**Assigned task:**
Please give the lines below again exactly as they stand, from the one that contains "camera: 150 degrees left, 5 degrees up" up to and including the one that contains "(478, 234) = (581, 207): brown", leaving all pictures out.

**Given entries:**
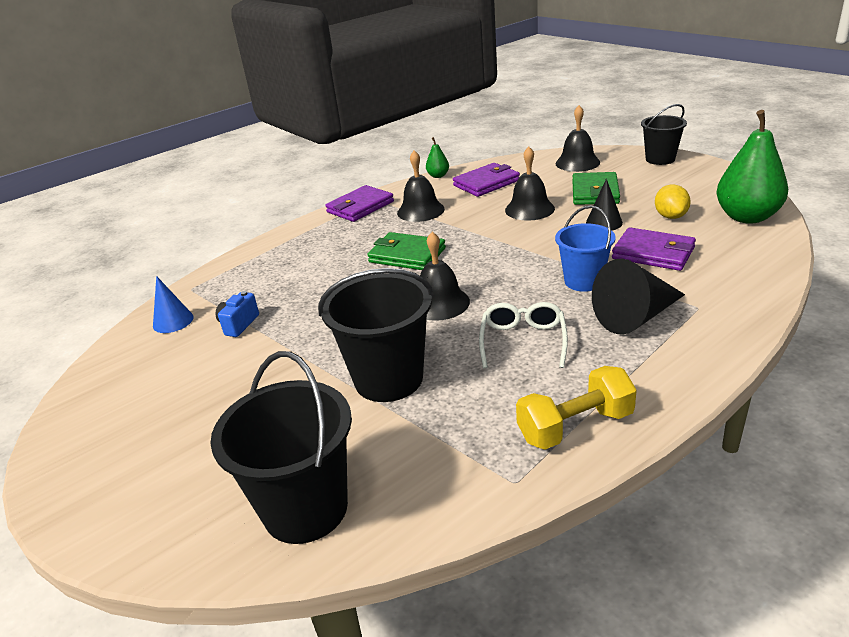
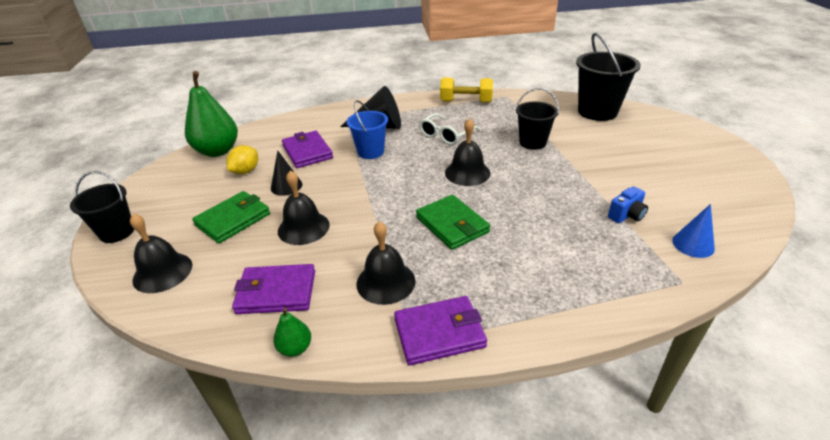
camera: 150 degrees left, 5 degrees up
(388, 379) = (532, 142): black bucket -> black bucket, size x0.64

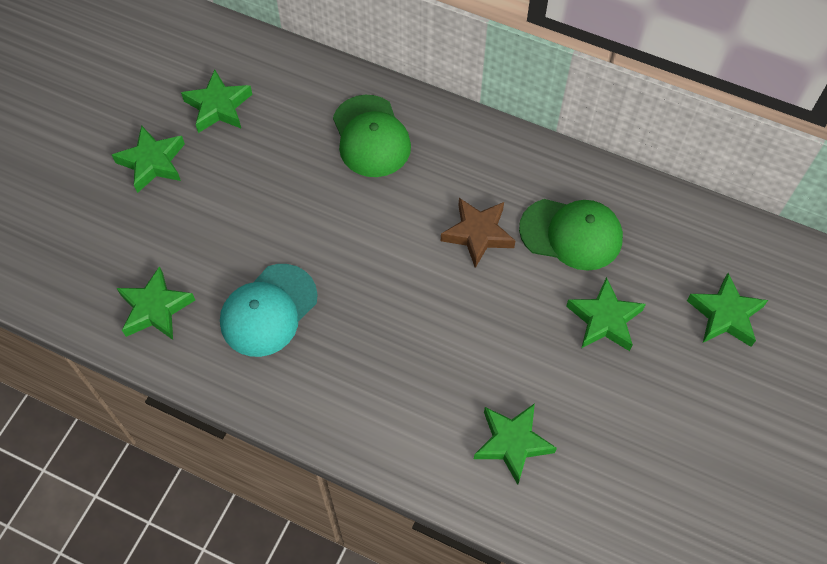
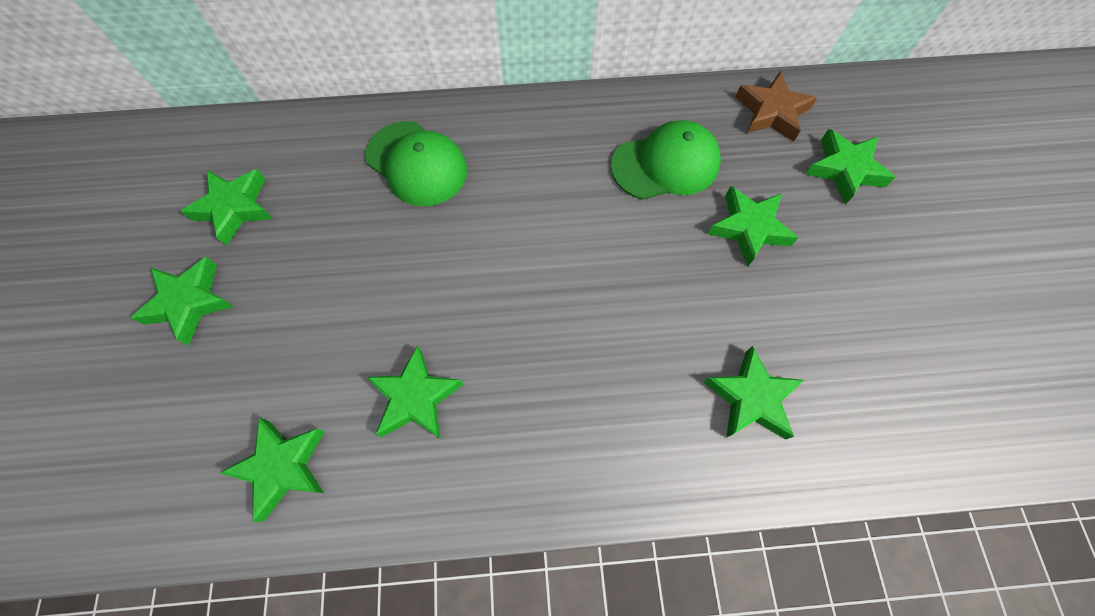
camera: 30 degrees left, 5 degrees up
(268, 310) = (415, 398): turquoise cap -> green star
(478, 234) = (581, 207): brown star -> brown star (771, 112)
...
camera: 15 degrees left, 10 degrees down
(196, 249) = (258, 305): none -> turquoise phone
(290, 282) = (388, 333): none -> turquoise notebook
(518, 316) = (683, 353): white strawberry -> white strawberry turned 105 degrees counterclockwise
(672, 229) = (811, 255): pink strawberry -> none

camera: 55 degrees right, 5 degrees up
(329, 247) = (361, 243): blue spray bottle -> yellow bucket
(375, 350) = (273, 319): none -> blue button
---
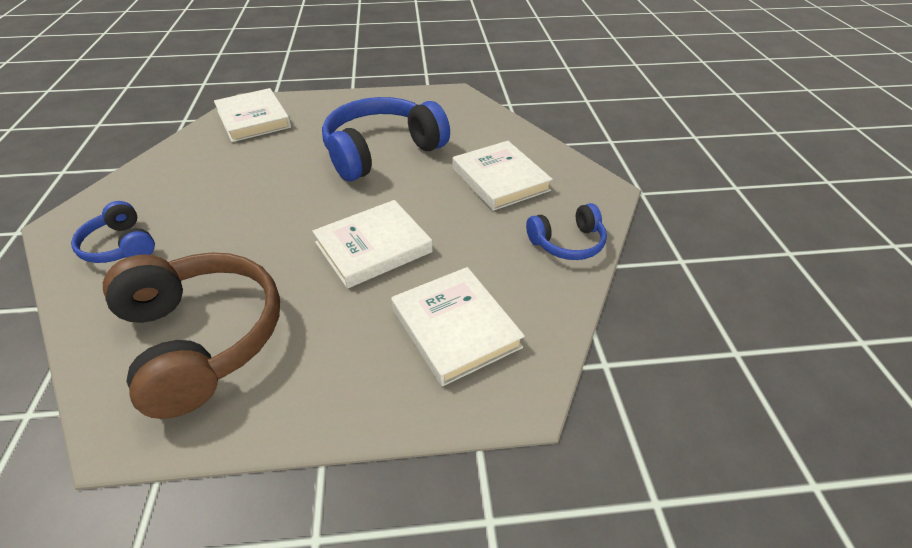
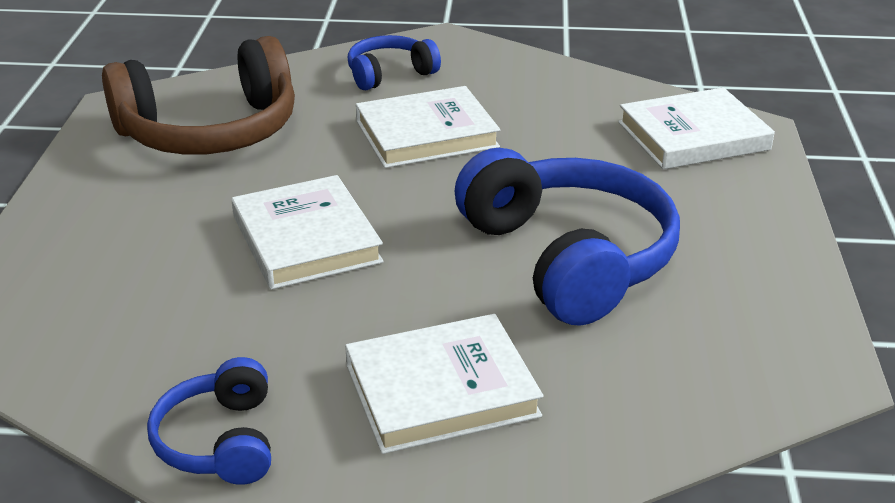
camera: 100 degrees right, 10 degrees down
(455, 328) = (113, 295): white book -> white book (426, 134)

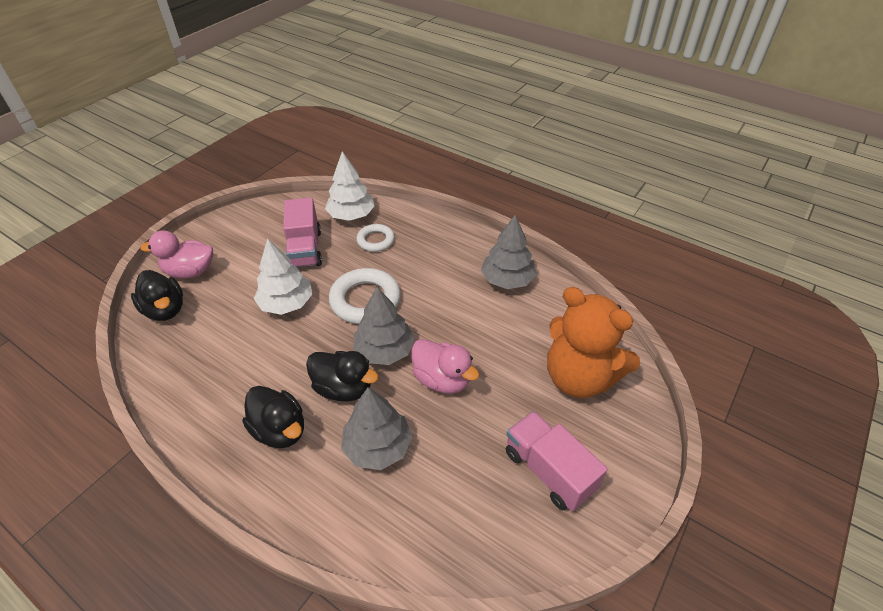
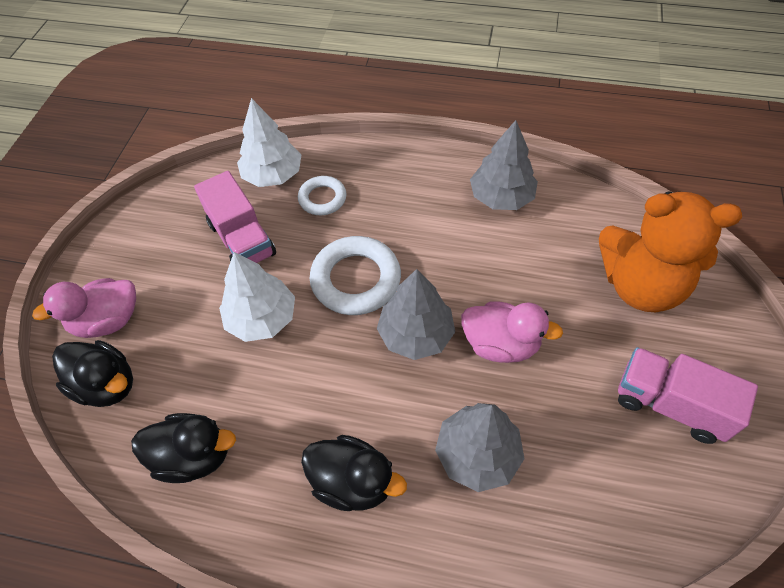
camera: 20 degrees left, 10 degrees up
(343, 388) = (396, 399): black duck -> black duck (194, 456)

**Exercise answer:**
camera: 150 degrees left, 5 degrees up
(388, 379) = (532, 142): black bucket -> black bucket, size x0.64

camera: 30 degrees left, 5 degrees up
(268, 310) = (415, 398): turquoise cap -> green star
(478, 234) = (581, 207): brown star -> brown star (771, 112)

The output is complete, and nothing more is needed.